:: TASK TO CARRY OUT ::
Only one stretch of the data is wanted: the line containing "C6: 680nF (DGND, N008) -> 1.5uF (DGND, N008)", the line containing "R8: none -> 20 (N007, VS)", and every line between them, copied exactly.

:: DATA EXCERPTS ::
____________________

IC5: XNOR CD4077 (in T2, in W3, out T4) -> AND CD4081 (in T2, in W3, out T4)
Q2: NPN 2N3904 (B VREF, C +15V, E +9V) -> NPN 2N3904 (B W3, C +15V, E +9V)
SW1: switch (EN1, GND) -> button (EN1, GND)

____________________

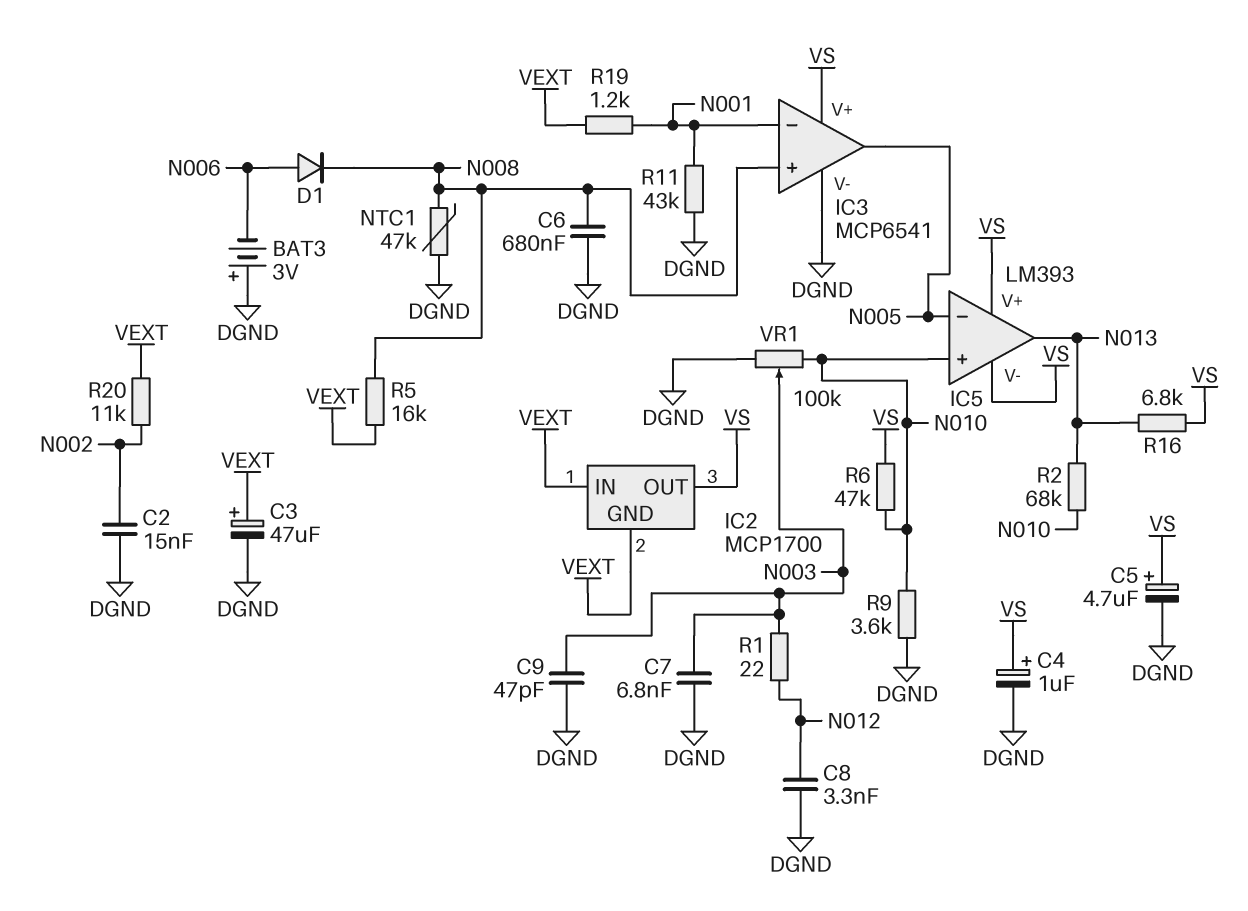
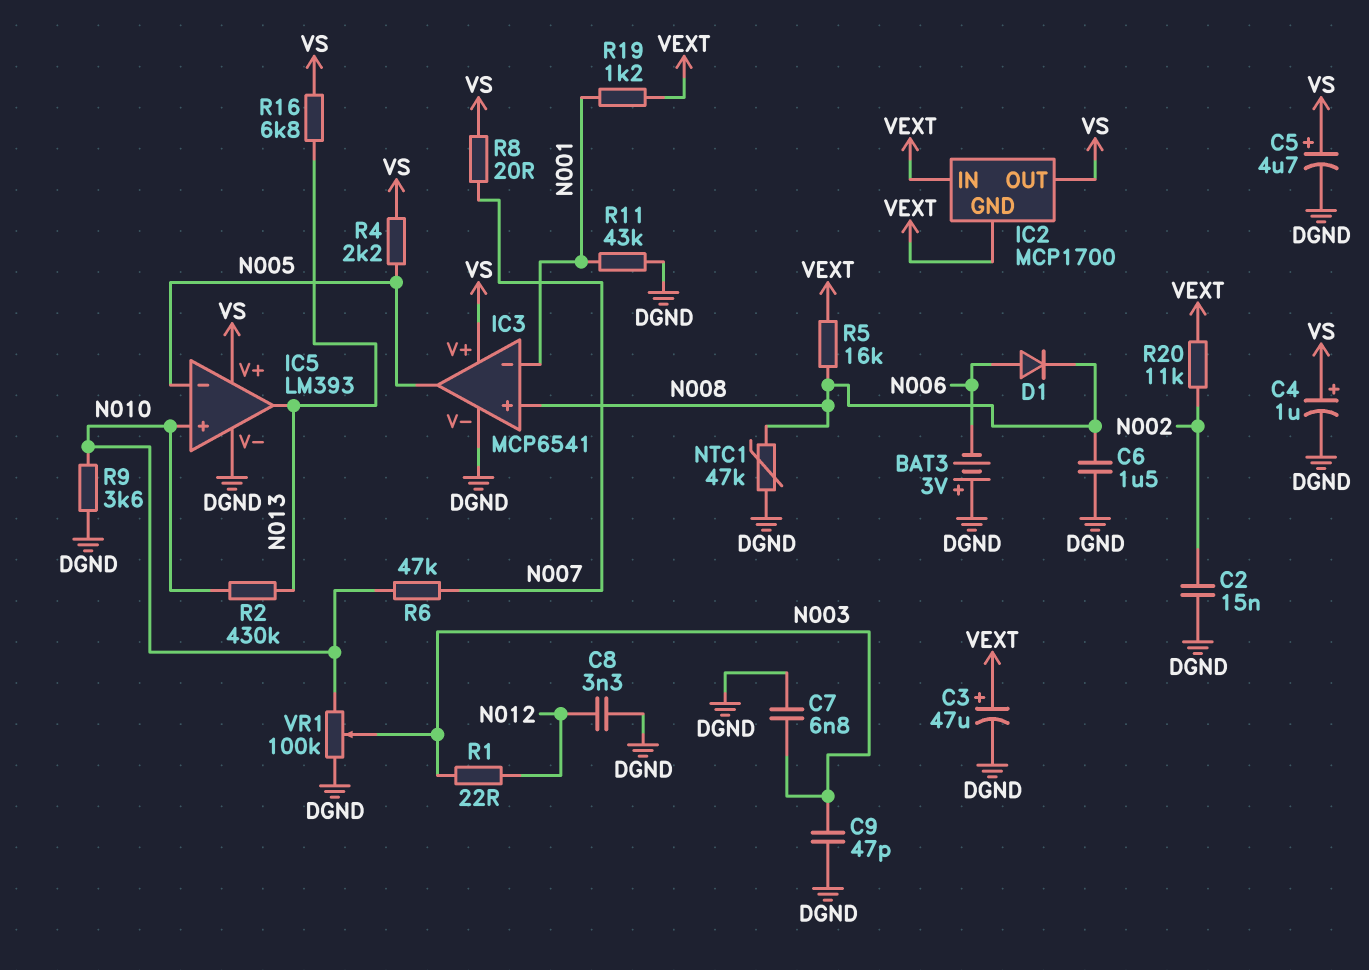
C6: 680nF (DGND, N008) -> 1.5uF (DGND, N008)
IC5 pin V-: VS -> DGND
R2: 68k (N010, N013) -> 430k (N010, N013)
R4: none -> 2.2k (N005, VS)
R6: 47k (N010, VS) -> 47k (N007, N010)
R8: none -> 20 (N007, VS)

____________________

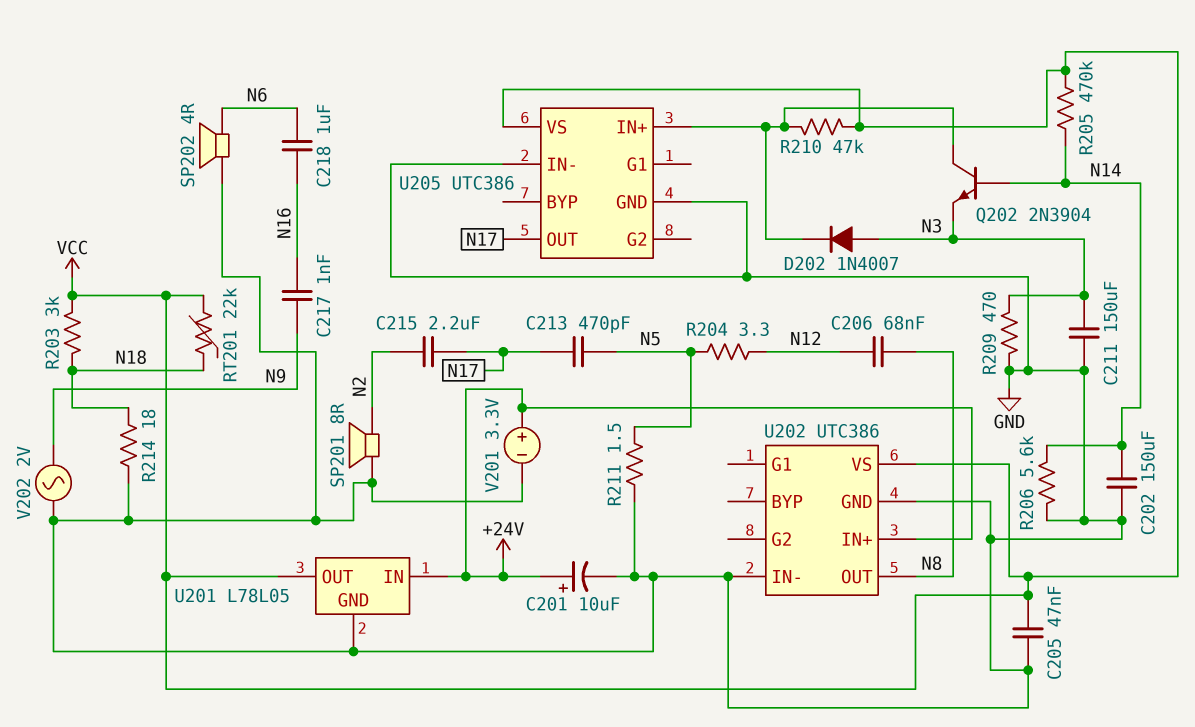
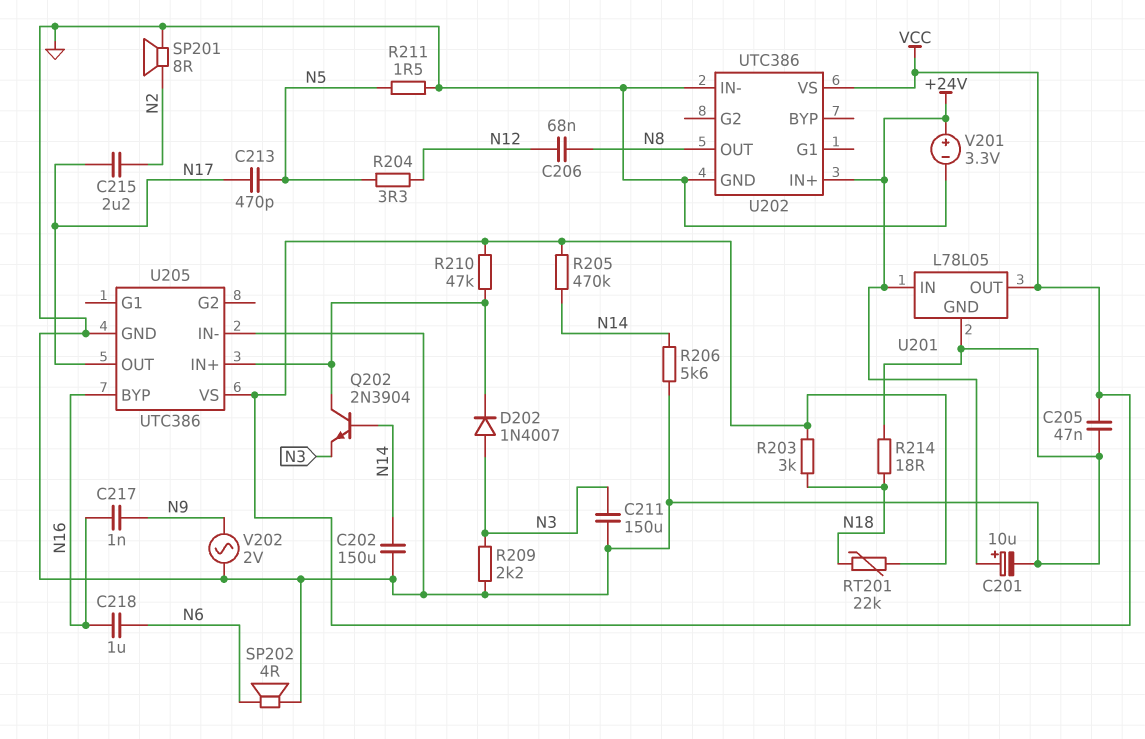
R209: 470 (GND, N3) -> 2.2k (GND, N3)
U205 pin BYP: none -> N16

____________________

:: RESPONSE TO THIS TASK ::
C6: 680nF (DGND, N008) -> 1.5uF (DGND, N008)
IC5 pin V-: VS -> DGND
R2: 68k (N010, N013) -> 430k (N010, N013)
R4: none -> 2.2k (N005, VS)
R6: 47k (N010, VS) -> 47k (N007, N010)
R8: none -> 20 (N007, VS)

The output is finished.